Print the listing below a second time, exactly, and omit its images.

- **INPUT MATERIAL**
★ ★ ★

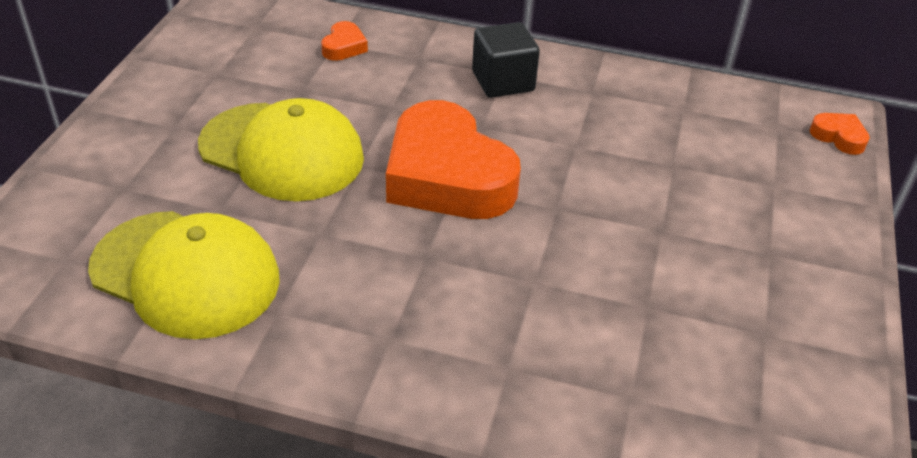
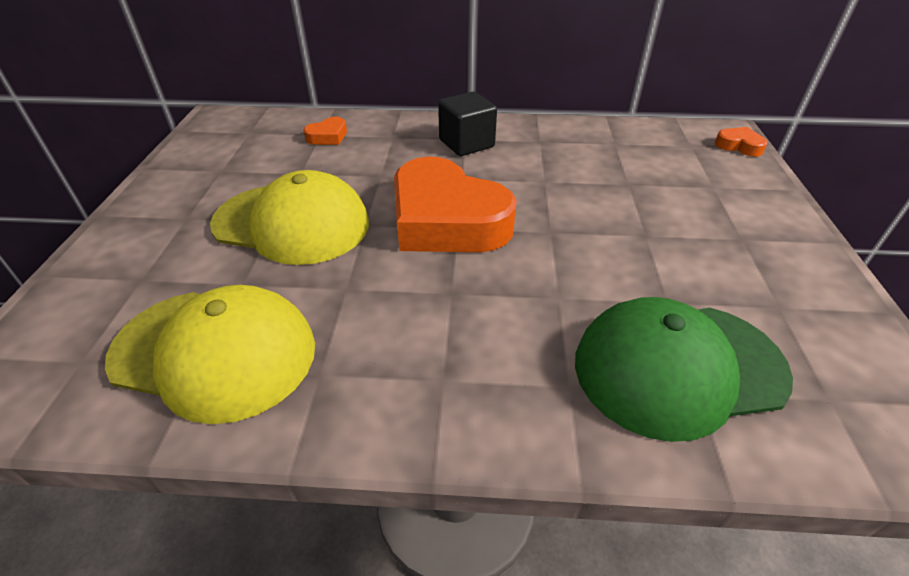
camera: 10 degrees left, 0 degrees up
(344, 47) = (328, 136): orange heart -> orange heart turned 45 degrees clockwise
(623, 371) = (677, 367): none -> green cap

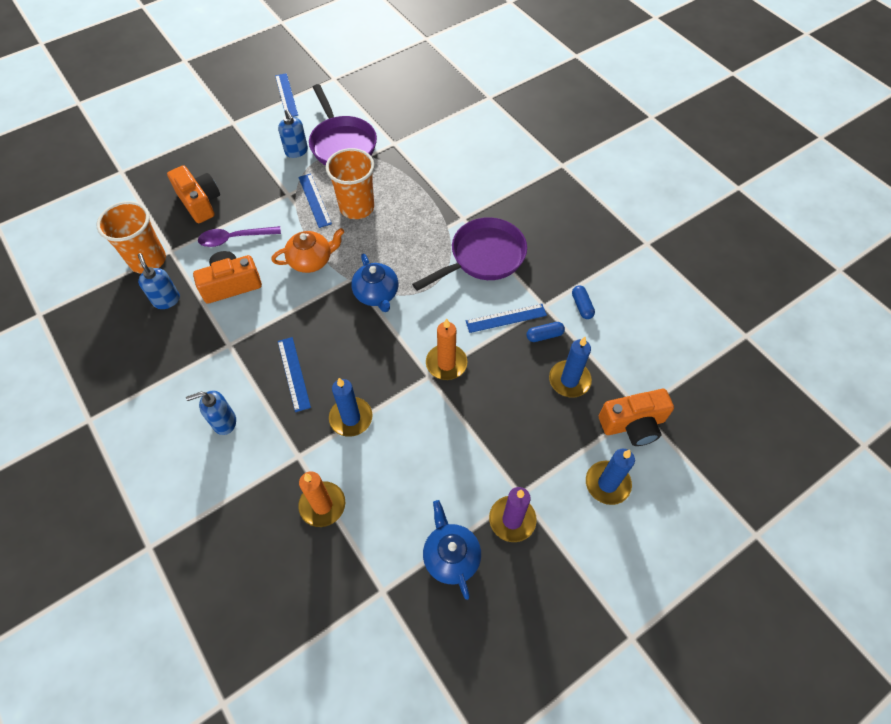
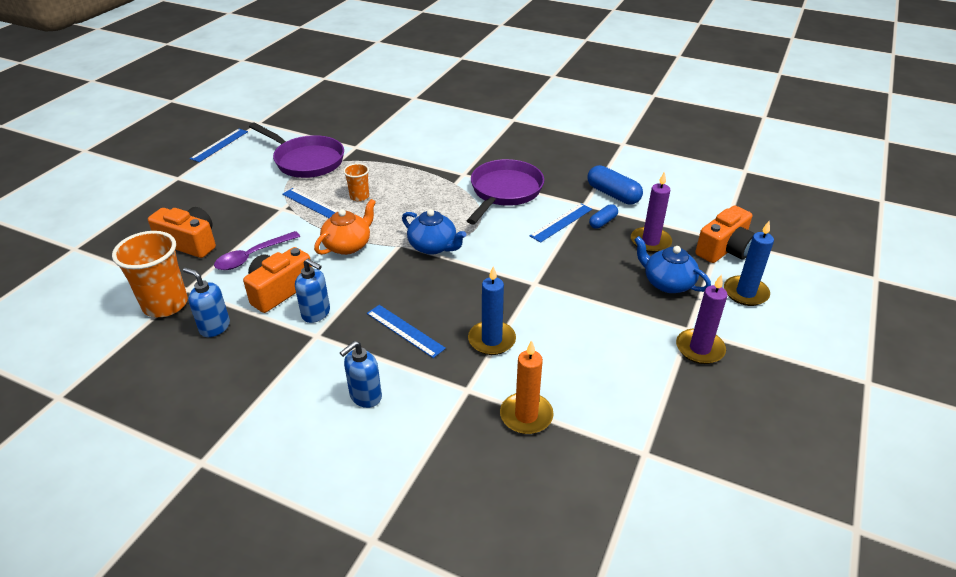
camera: 30 degrees left, 20 degrees down
(286, 95) = (219, 145): blue ruler -> blue ruler turned 75 degrees clockwise
(296, 151) = (264, 178): blue soap dispenser -> blue soap dispenser (316, 313)
(357, 207) = (359, 196): orange cup -> orange cup, size x0.53
(446, 363) = (541, 269): orange candle -> none
(451, 556) = (677, 397): blue teapot -> blue teapot (667, 283)
(569, 380) = (650, 242): blue candle -> purple candle
(582, 306) = (613, 194): blue capsule -> blue capsule, size x1.72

★ ★ ★

- **THE ANSWER**
camera: 10 degrees left, 0 degrees up
(344, 47) = (328, 136): orange heart -> orange heart turned 45 degrees clockwise
(623, 371) = (677, 367): none -> green cap

camera: 30 degrees left, 20 degrees down
(286, 95) = (219, 145): blue ruler -> blue ruler turned 75 degrees clockwise
(296, 151) = (264, 178): blue soap dispenser -> blue soap dispenser (316, 313)
(357, 207) = (359, 196): orange cup -> orange cup, size x0.53
(446, 363) = (541, 269): orange candle -> none
(451, 556) = (677, 397): blue teapot -> blue teapot (667, 283)
(569, 380) = (650, 242): blue candle -> purple candle
(582, 306) = (613, 194): blue capsule -> blue capsule, size x1.72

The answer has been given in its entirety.